◆ **Goal of the exercise**: The reply should hold nothing except the lines from the one with "C2: 680nF (VA, VRAW) -> 680nF (DGND, VA)" through the end of the entries, duplicated exactly and with no pictures.

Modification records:
.....

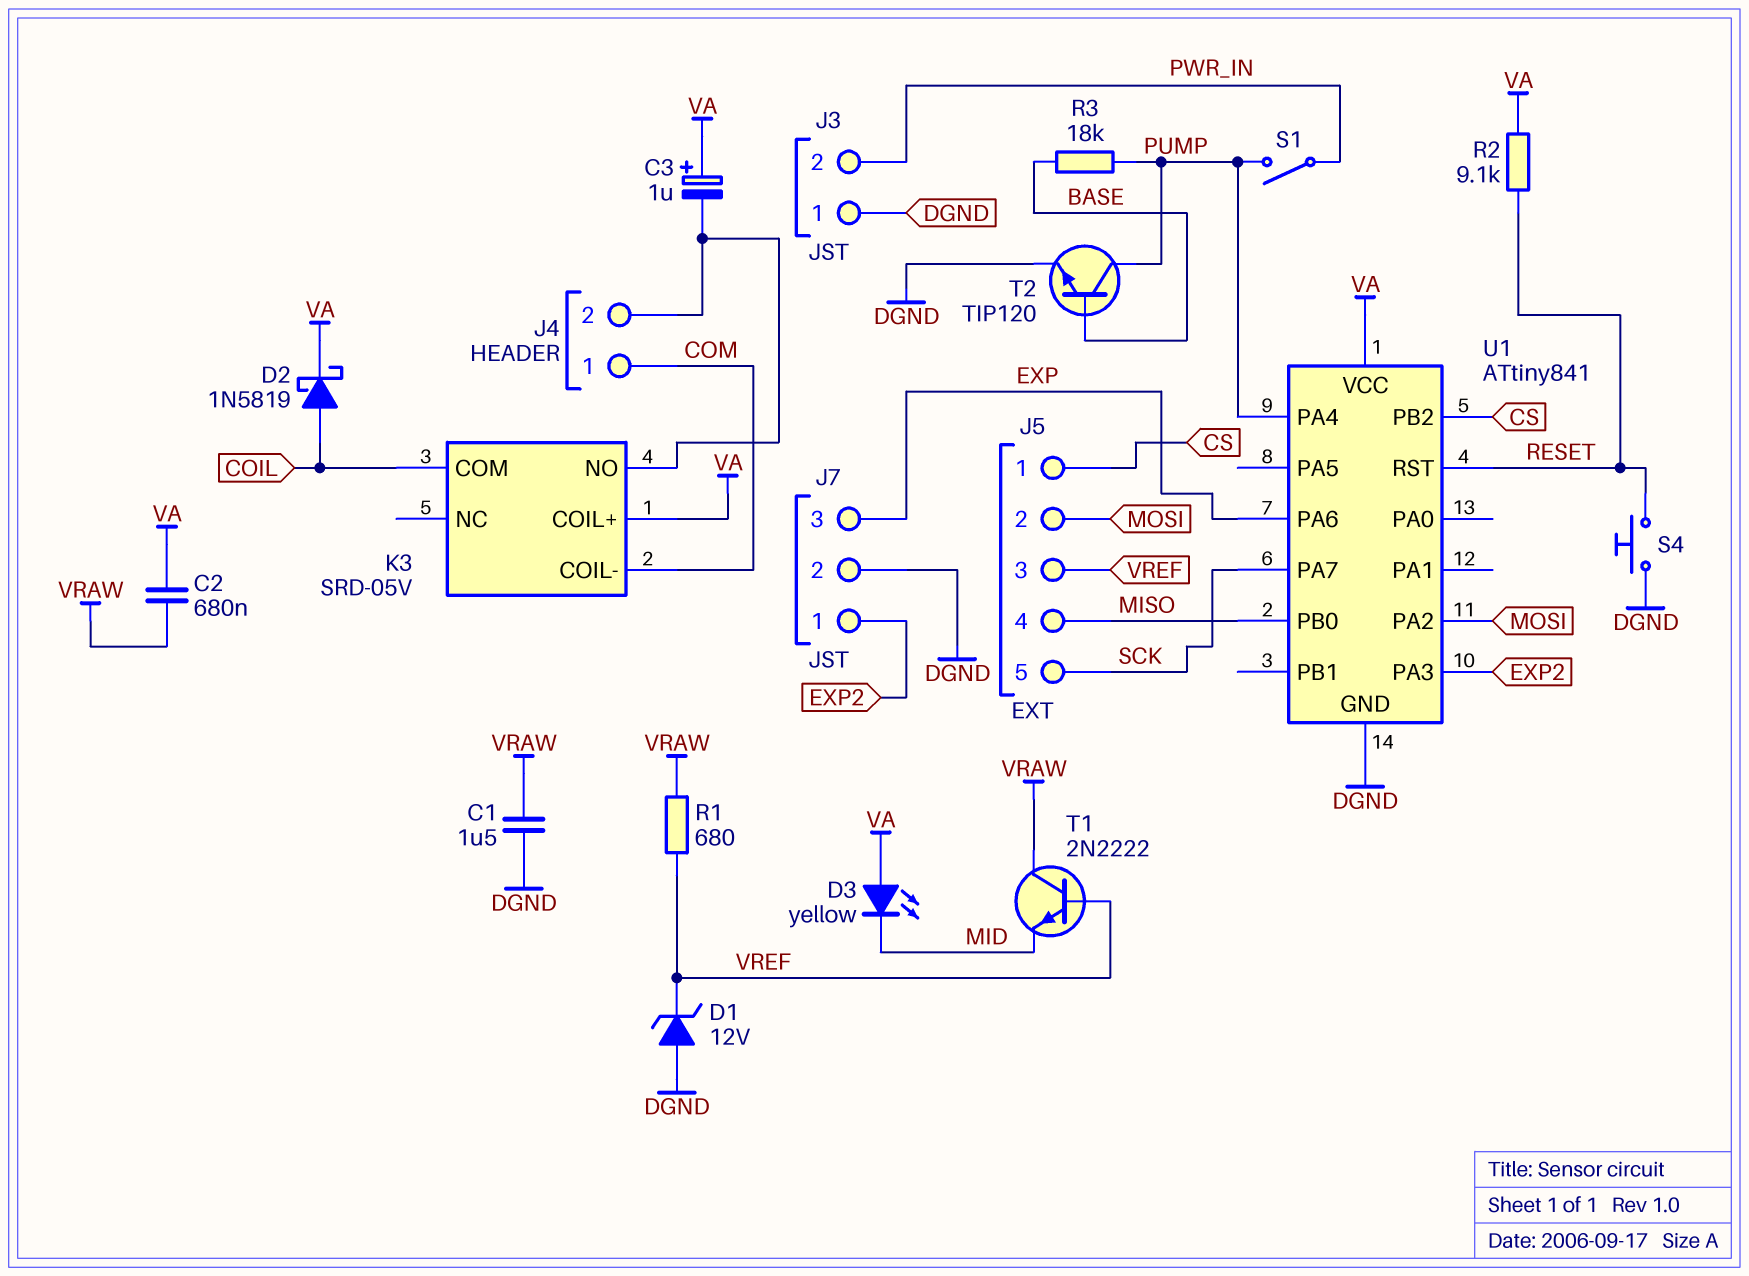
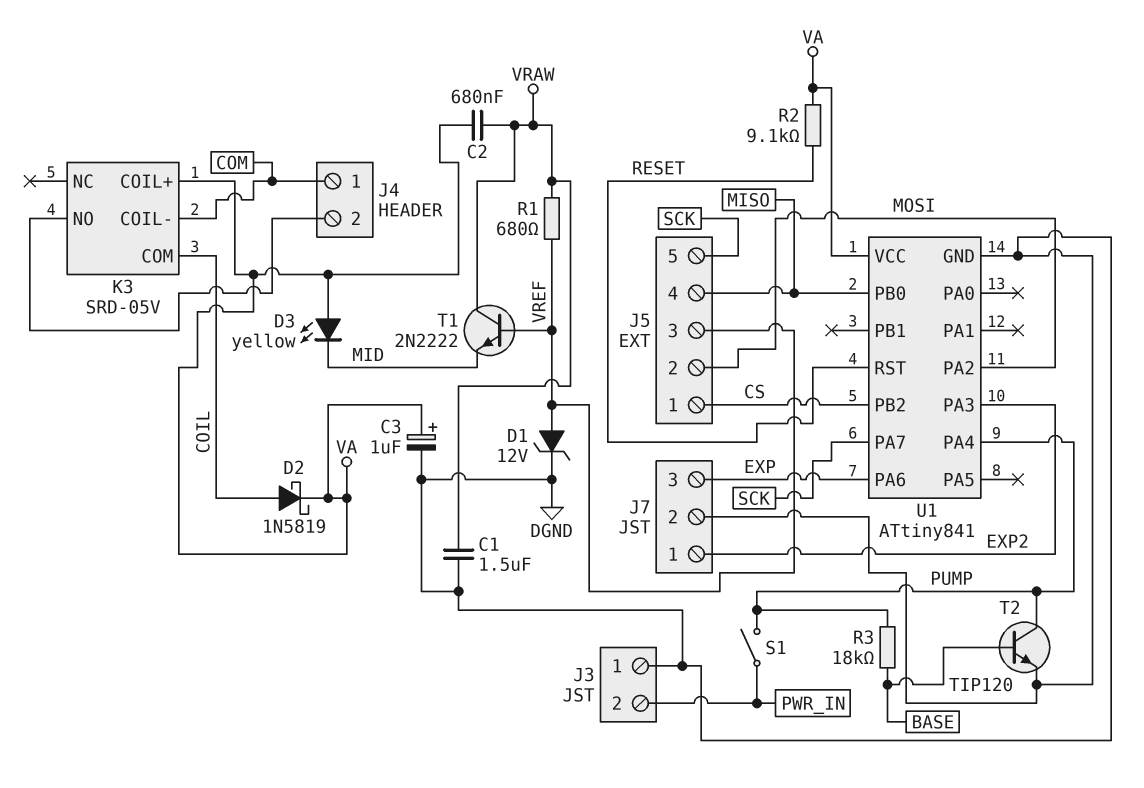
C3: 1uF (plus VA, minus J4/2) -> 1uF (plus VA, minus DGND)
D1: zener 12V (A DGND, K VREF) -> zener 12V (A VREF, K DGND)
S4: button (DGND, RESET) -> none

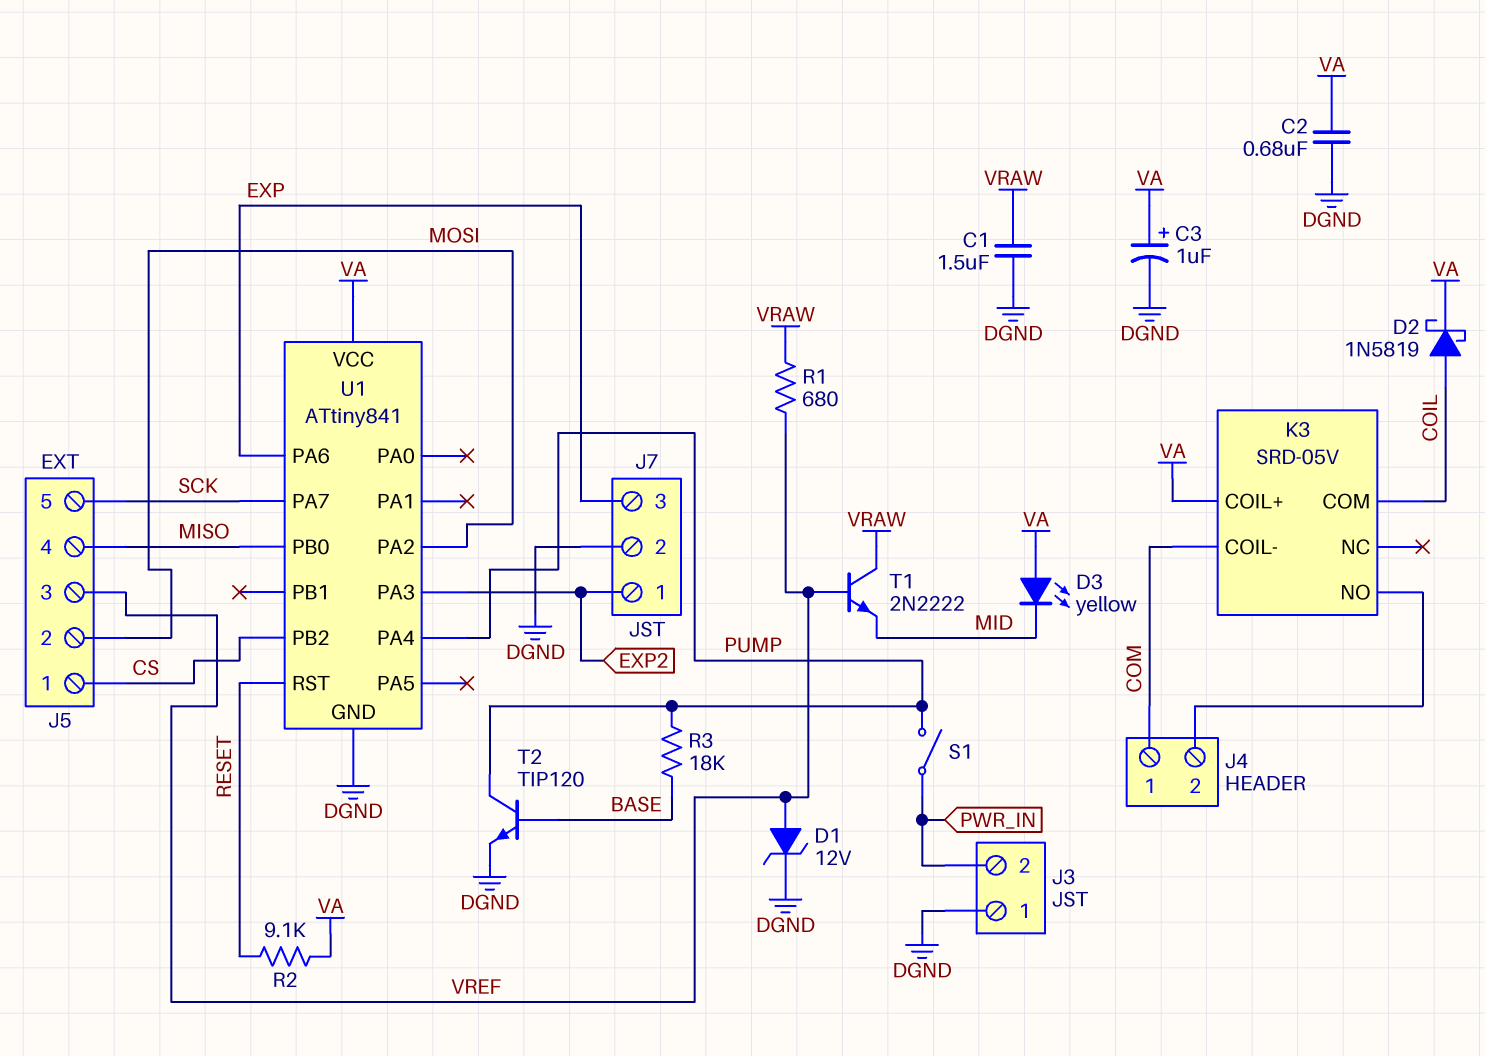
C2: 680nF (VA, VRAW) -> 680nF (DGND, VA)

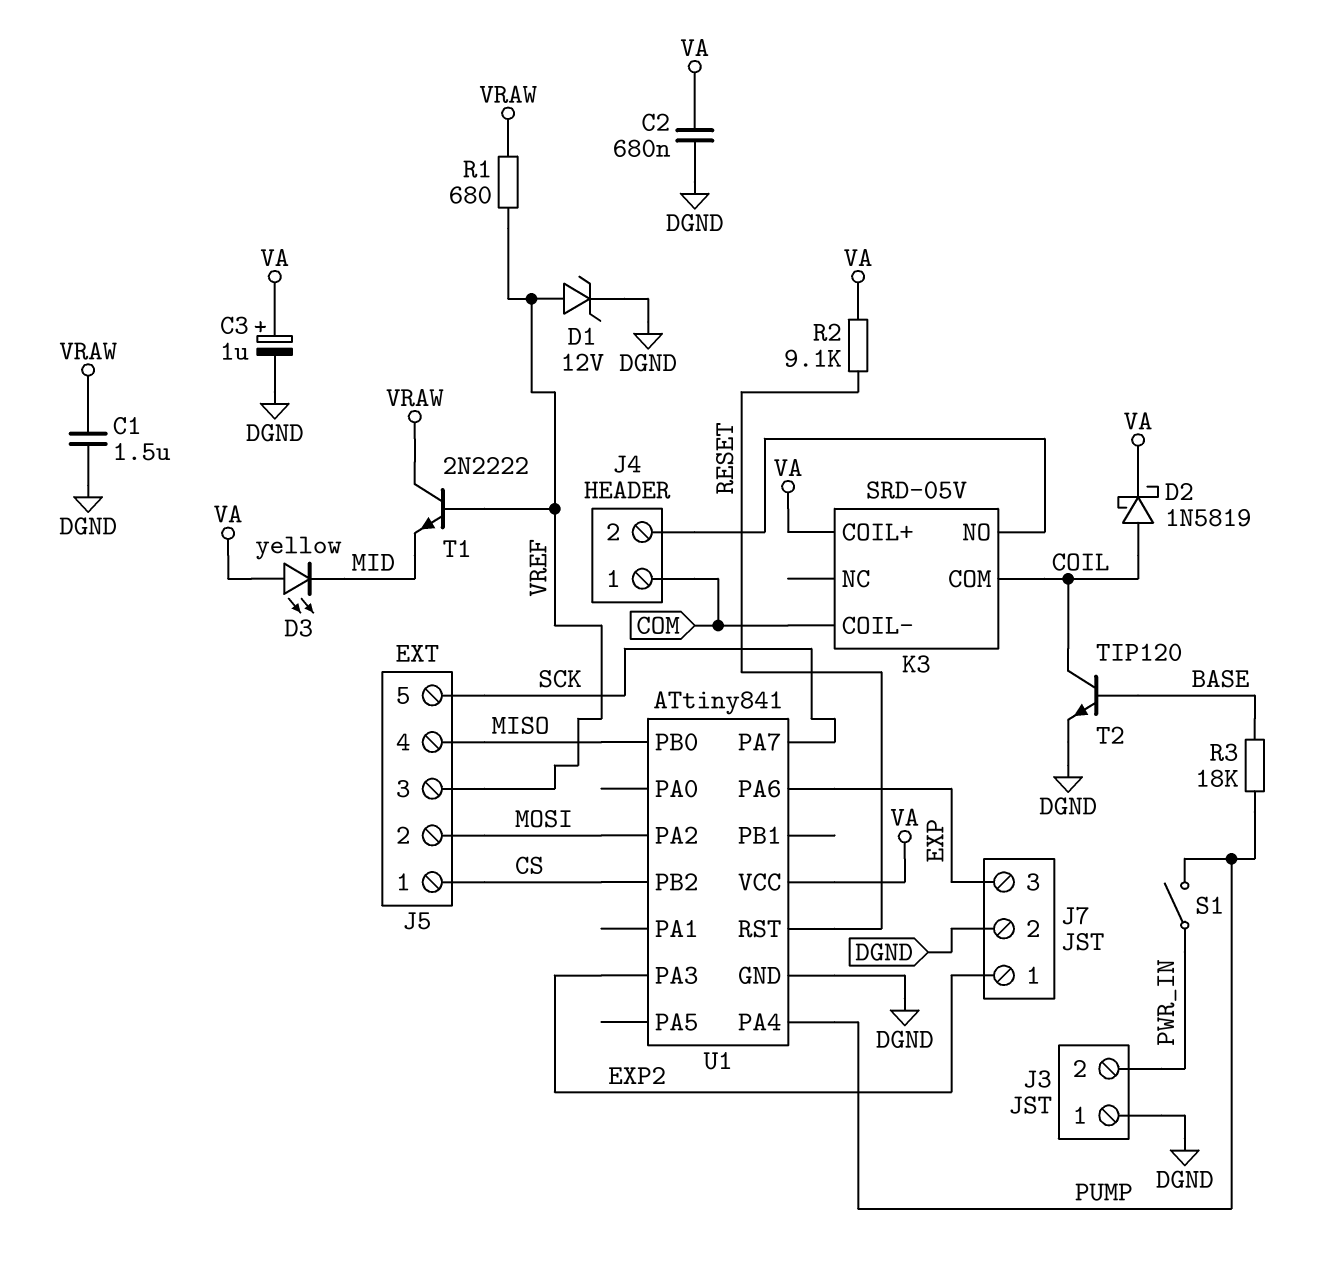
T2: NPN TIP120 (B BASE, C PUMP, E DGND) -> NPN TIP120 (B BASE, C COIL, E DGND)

.....

◆ **Response to this exercise**:
C2: 680nF (VA, VRAW) -> 680nF (DGND, VA)

T2: NPN TIP120 (B BASE, C PUMP, E DGND) -> NPN TIP120 (B BASE, C COIL, E DGND)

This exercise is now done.